* SUPPLIED INFORMATION:
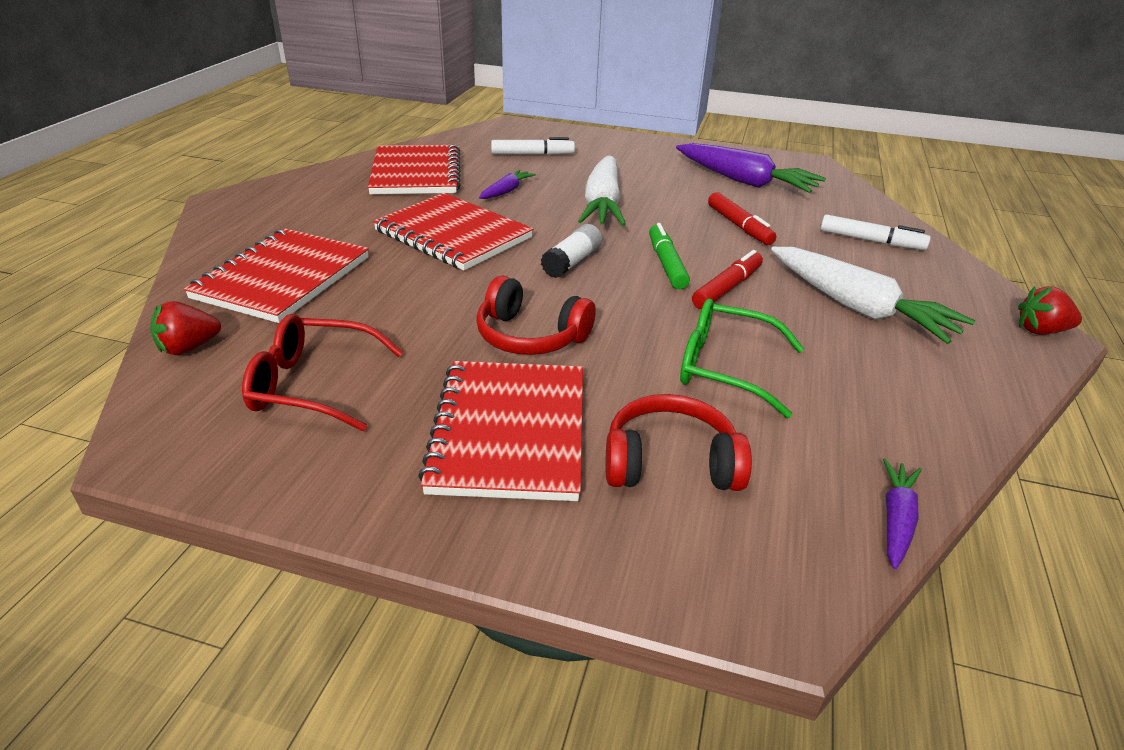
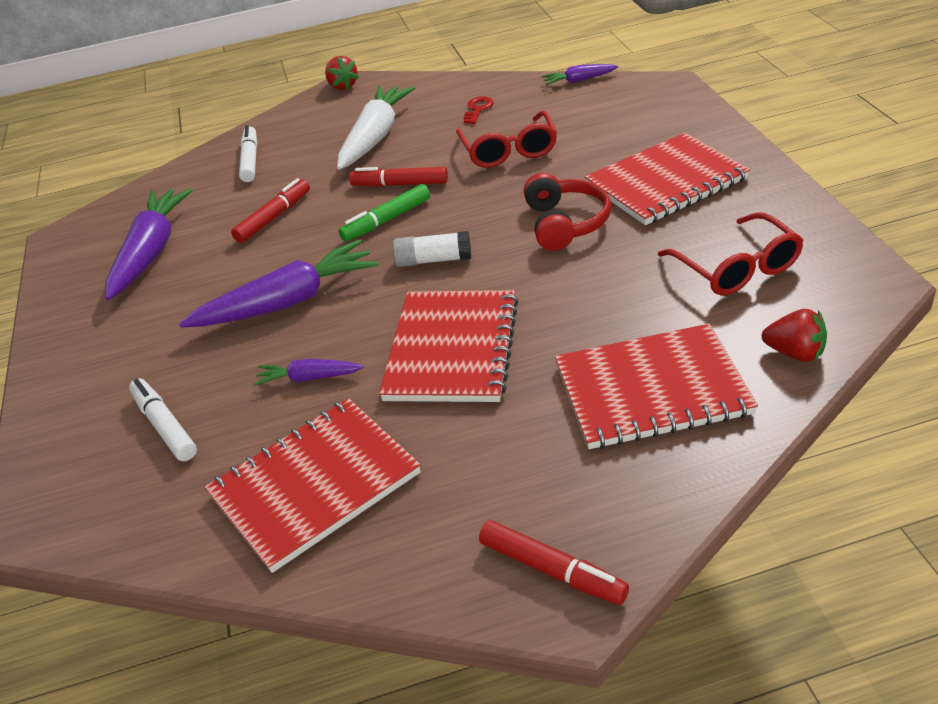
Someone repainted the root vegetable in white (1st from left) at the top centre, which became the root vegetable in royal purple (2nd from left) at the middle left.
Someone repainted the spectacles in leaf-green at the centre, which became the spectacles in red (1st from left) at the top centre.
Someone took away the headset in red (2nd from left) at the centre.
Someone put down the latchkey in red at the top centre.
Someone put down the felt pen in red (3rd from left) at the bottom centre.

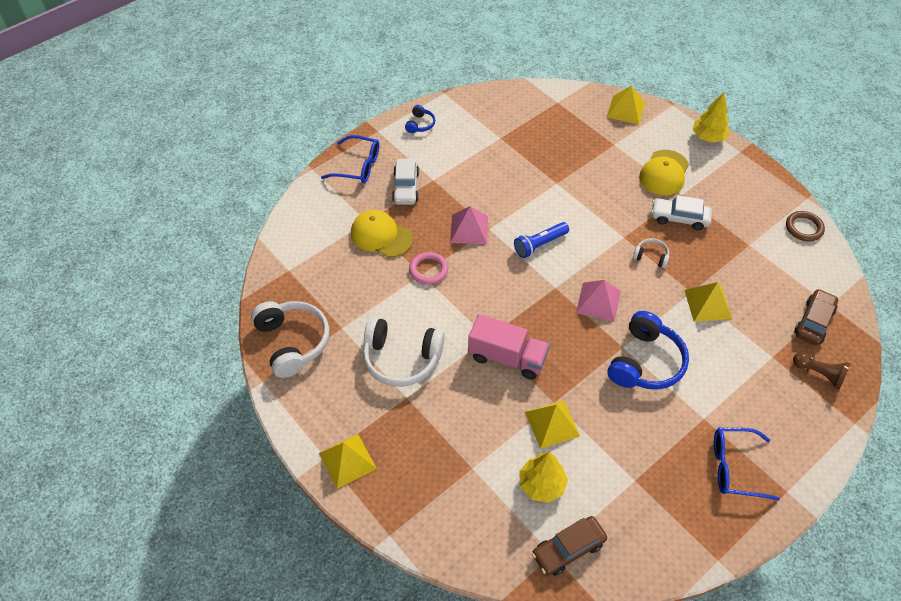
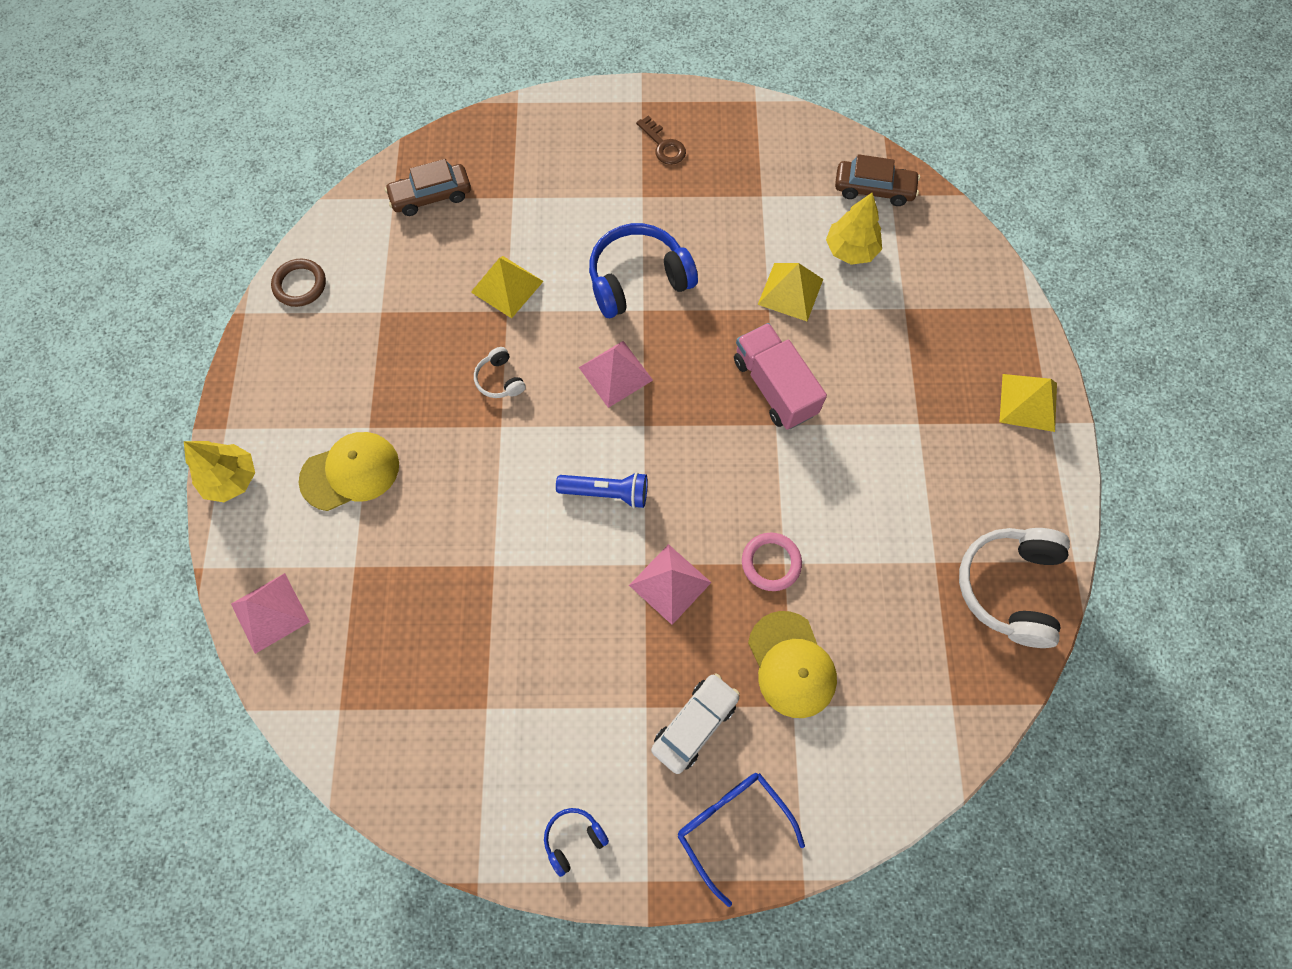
Someone repainted the solid pyramid in golden (3rd from left) at the top right, which became the solid pyramid in rosy (1st from left) at the middle left.
Someone took away the car in white (2nd from left) at the middle right.
Someone took away the headset in white (2nd from left) at the centre.
Someone took away the game pawn in russet at the middle right.
Someone swapped the spectacles in cobalt (2nd from left) at the bottom right for the latchkey in russet at the top centre.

* REQUIREMENT: What you return should match the entries word for word, pictures aside.

* RESPONSE TO THIS TASK:
Someone repainted the root vegetable in white (1st from left) at the top centre, which became the root vegetable in royal purple (2nd from left) at the middle left.
Someone repainted the spectacles in leaf-green at the centre, which became the spectacles in red (1st from left) at the top centre.
Someone took away the headset in red (2nd from left) at the centre.
Someone put down the latchkey in red at the top centre.
Someone put down the felt pen in red (3rd from left) at the bottom centre.

Someone repainted the solid pyramid in golden (3rd from left) at the top right, which became the solid pyramid in rosy (1st from left) at the middle left.
Someone took away the car in white (2nd from left) at the middle right.
Someone took away the headset in white (2nd from left) at the centre.
Someone took away the game pawn in russet at the middle right.
Someone swapped the spectacles in cobalt (2nd from left) at the bottom right for the latchkey in russet at the top centre.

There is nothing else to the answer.